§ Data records
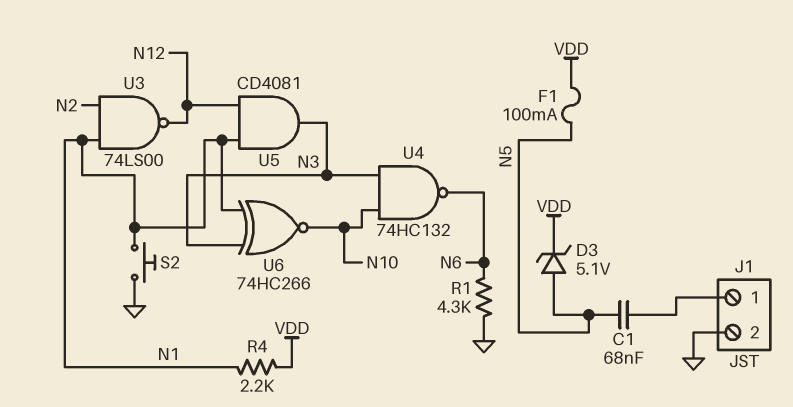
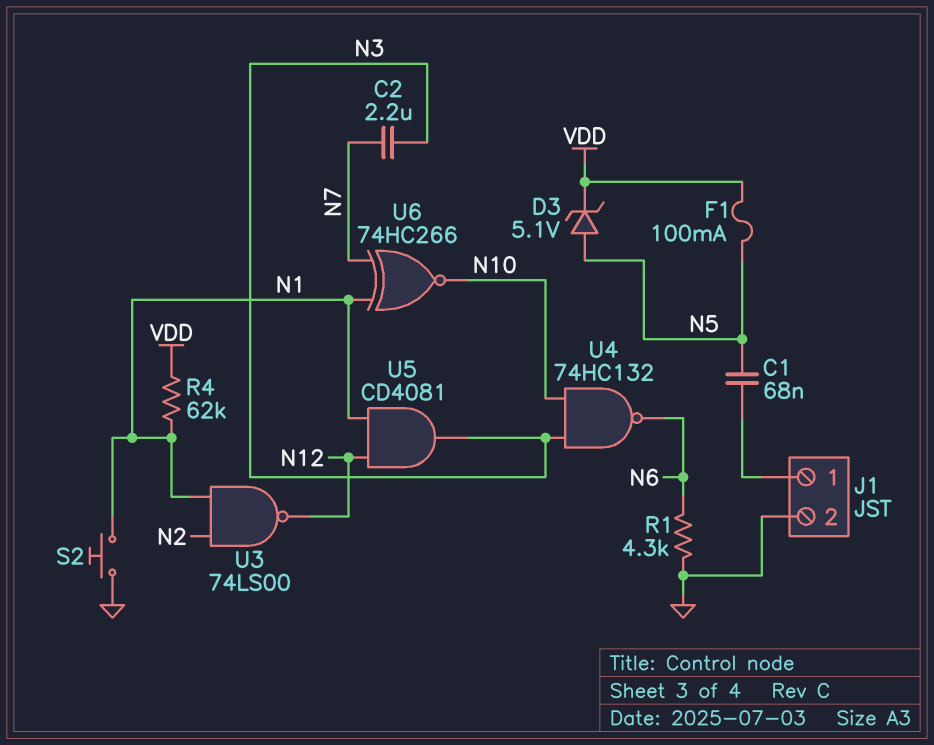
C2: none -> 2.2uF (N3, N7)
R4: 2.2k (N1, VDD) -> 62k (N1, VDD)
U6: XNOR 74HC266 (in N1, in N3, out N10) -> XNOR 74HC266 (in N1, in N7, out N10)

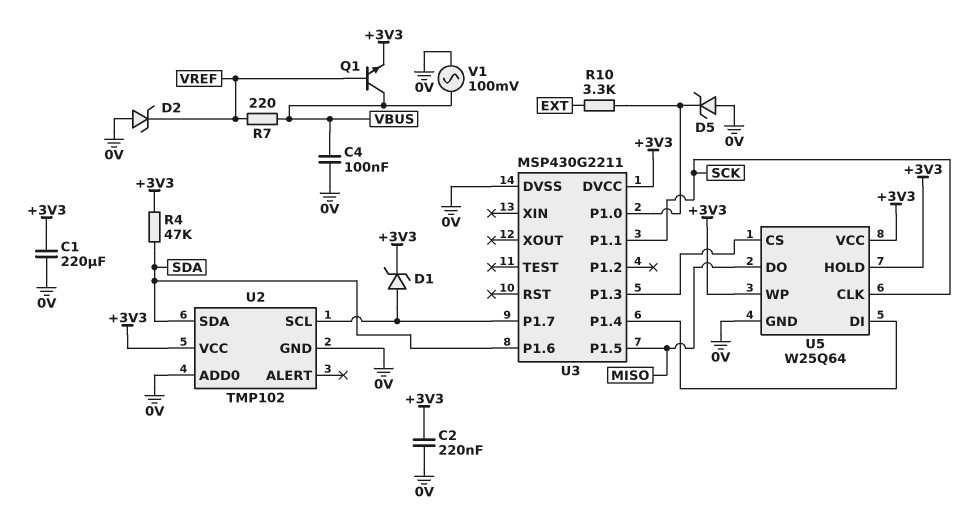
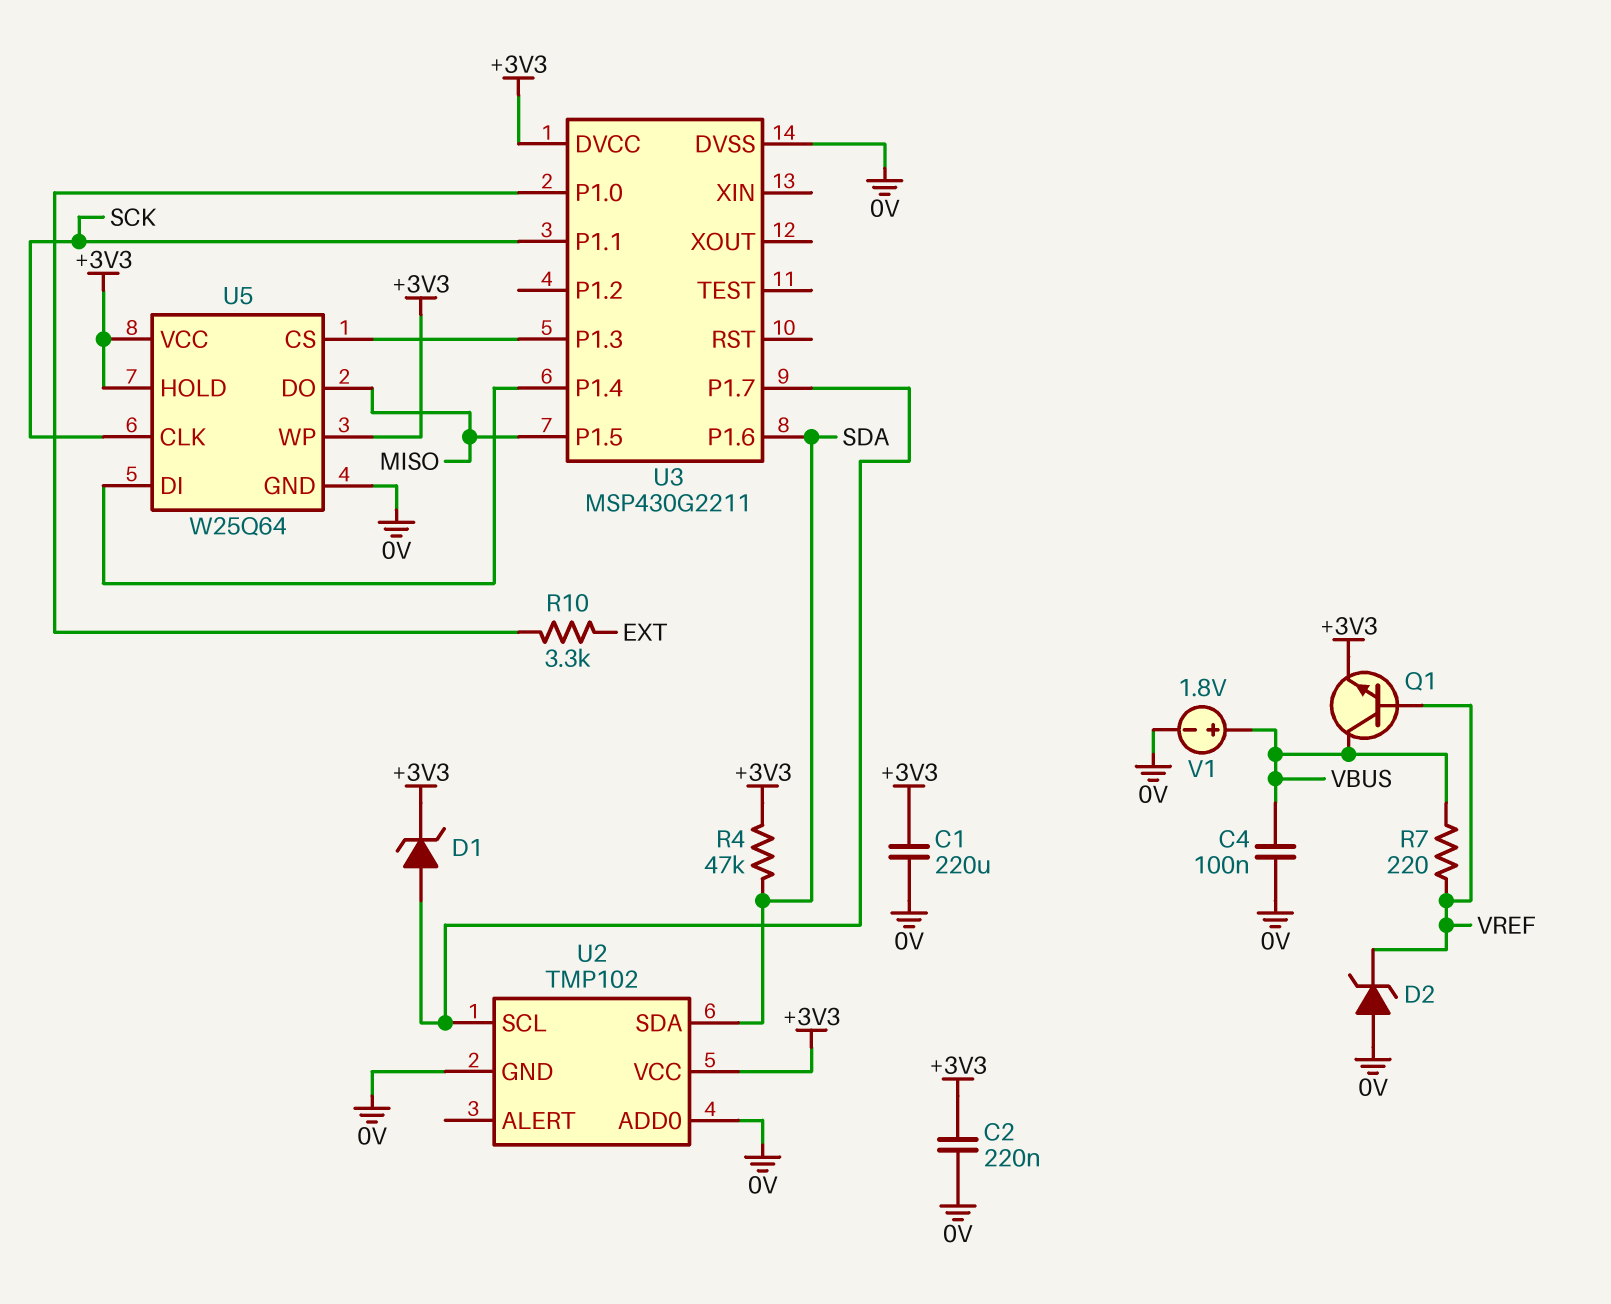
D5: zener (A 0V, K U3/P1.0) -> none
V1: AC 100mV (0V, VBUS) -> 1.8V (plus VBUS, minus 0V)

--

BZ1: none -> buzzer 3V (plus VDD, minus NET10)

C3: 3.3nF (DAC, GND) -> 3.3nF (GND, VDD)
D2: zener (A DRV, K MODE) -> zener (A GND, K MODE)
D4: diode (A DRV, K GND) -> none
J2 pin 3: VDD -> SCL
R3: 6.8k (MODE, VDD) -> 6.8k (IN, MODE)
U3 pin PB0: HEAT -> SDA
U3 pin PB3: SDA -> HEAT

§ Task instructions
An exact copy is needed of the entries above, starting at the line that holds "R4: 2.2k (N1, VDD) -> 62k (N1, VDD)" and stopping at the line that holds "V1: AC 100mV", both kept; pictures stay out.

§ Solved problem
R4: 2.2k (N1, VDD) -> 62k (N1, VDD)
U6: XNOR 74HC266 (in N1, in N3, out N10) -> XNOR 74HC266 (in N1, in N7, out N10)

D5: zener (A 0V, K U3/P1.0) -> none
V1: AC 100mV (0V, VBUS) -> 1.8V (plus VBUS, minus 0V)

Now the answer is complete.